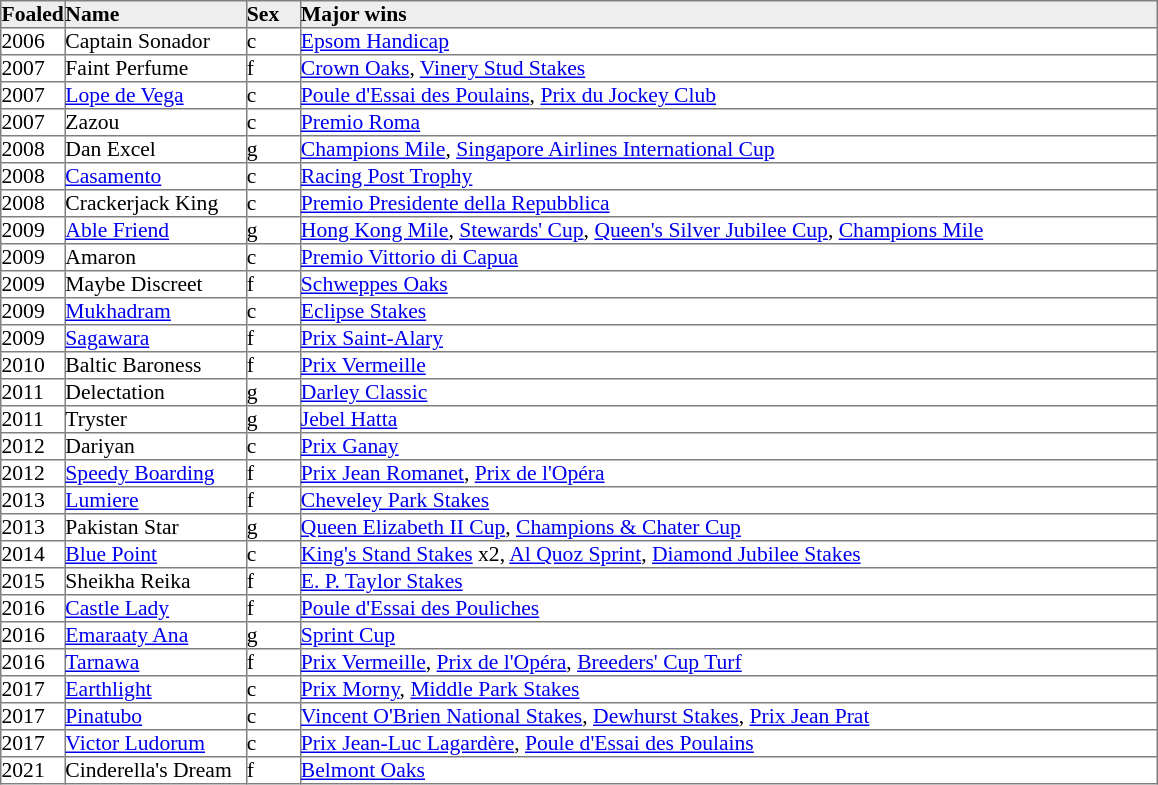
Sprint Cup (728, 636)
Poule d'Essai des Pouliches (728, 608)
Prix Morny, Middle Park Stakes (728, 690)
Sex (273, 14)
Jebel Hatta (728, 420)
2006 (33, 42)
Premio Roma (728, 122)
Schweppes Oaks (728, 284)
Premio Vittorio di Capua (728, 258)
Victor Ludorum (156, 744)
2010 (33, 366)
2014 (33, 554)
Cinderella's Dream (156, 770)
Earthlight (156, 690)
Faint Perfume (156, 68)
Prix Jean-Luc Lagardère, Poule d'Essai des Poulains (728, 744)
Dan Excel (156, 150)
Prix Ganay (728, 446)
Poule d'Essai des Poulains, Prix du Jockey Club (728, 96)
Castle Lady (156, 608)
Pinatubo (156, 716)
Belmont Oaks (728, 770)
Prix Saint-Alary (728, 338)
Emaraaty Ana (156, 636)
Casamento (156, 176)
Baltic Baroness (156, 366)
Foaled (33, 14)
Racing Post Trophy (728, 176)
Lumiere (156, 500)
Prix Vermeille (728, 366)
Major wins (728, 14)
Eclipse Stakes (728, 312)
Sagawara (156, 338)
Cheveley Park Stakes (728, 500)
Hong Kong Mile, Stewards' Cup, Queen's Silver Jubilee Cup, Champions Mile (728, 230)
Champions Mile, Singapore Airlines International Cup (728, 150)
Zazou (156, 122)
Prix Jean Romanet, Prix de l'Opéra (728, 474)
Premio Presidente della Repubblica (728, 204)
Queen Elizabeth II Cup, Champions & Chater Cup (728, 528)
King's Stand Stakes x2, Al Quoz Sprint, Diamond Jubilee Stakes (728, 554)
Crown Oaks, Vinery Stud Stakes (728, 68)
2015 (33, 582)
2021 (33, 770)
Lope de Vega (156, 96)
Delectation (156, 392)
Sheikha Reika (156, 582)
Darley Classic (728, 392)
Epsom Handicap (728, 42)
Captain Sonador (156, 42)
Mukhadram (156, 312)
Dariyan (156, 446)
Maybe Discreet (156, 284)
Blue Point (156, 554)
Crackerjack King (156, 204)
Tryster (156, 420)
E. P. Taylor Stakes (728, 582)
Name (156, 14)
Able Friend (156, 230)
Tarnawa (156, 662)
Vincent O'Brien National Stakes, Dewhurst Stakes, Prix Jean Prat (728, 716)
Pakistan Star (156, 528)
Prix Vermeille, Prix de l'Opéra, Breeders' Cup Turf (728, 662)
Speedy Boarding (156, 474)
Amaron (156, 258)
Output the (X, Y) coordinate of the center of the cell containing the given text.  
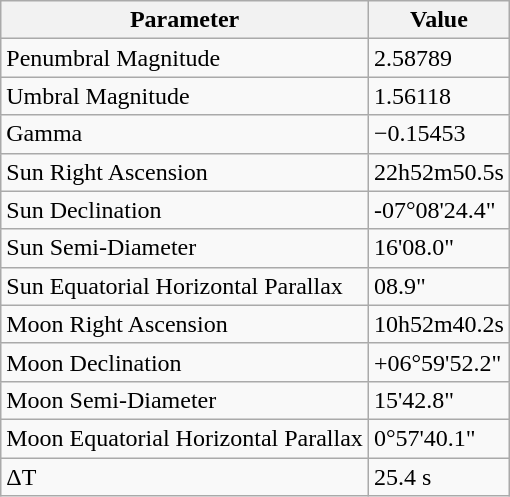
Sun Right Ascension (185, 172)
Umbral Magnitude (185, 96)
0°57'40.1" (438, 438)
Gamma (185, 134)
10h52m40.2s (438, 324)
Sun Declination (185, 210)
15'42.8" (438, 400)
1.56118 (438, 96)
−0.15453 (438, 134)
2.58789 (438, 58)
Sun Semi-Diameter (185, 248)
ΔT (185, 477)
Penumbral Magnitude (185, 58)
Parameter (185, 20)
Moon Declination (185, 362)
Sun Equatorial Horizontal Parallax (185, 286)
16'08.0" (438, 248)
Moon Right Ascension (185, 324)
22h52m50.5s (438, 172)
Value (438, 20)
Moon Equatorial Horizontal Parallax (185, 438)
-07°08'24.4" (438, 210)
Moon Semi-Diameter (185, 400)
08.9" (438, 286)
25.4 s (438, 477)
+06°59'52.2" (438, 362)
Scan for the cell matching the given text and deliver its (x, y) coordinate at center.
+++++
Give the records from their start through the line containing "Lumiere (156, 500)" as a JSON list of strings, one per line, with blank lines left out. Leave the pictures out of the answer.

[
  "Sprint Cup (728, 636)",
  "Poule d'Essai des Pouliches (728, 608)",
  "Prix Morny, Middle Park Stakes (728, 690)",
  "Sex (273, 14)",
  "Jebel Hatta (728, 420)",
  "2006 (33, 42)",
  "Premio Roma (728, 122)",
  "Schweppes Oaks (728, 284)",
  "Premio Vittorio di Capua (728, 258)",
  "Victor Ludorum (156, 744)",
  "2010 (33, 366)",
  "2014 (33, 554)",
  "Cinderella's Dream (156, 770)",
  "Earthlight (156, 690)",
  "Faint Perfume (156, 68)",
  "Prix Jean-Luc Lagardère, Poule d'Essai des Poulains (728, 744)",
  "Dan Excel (156, 150)",
  "Prix Ganay (728, 446)",
  "Poule d'Essai des Poulains, Prix du Jockey Club (728, 96)",
  "Castle Lady (156, 608)",
  "Pinatubo (156, 716)",
  "Belmont Oaks (728, 770)",
  "Prix Saint-Alary (728, 338)",
  "Emaraaty Ana (156, 636)",
  "Casamento (156, 176)",
  "Baltic Baroness (156, 366)",
  "Foaled (33, 14)",
  "Racing Post Trophy (728, 176)",
  "Lumiere (156, 500)"
]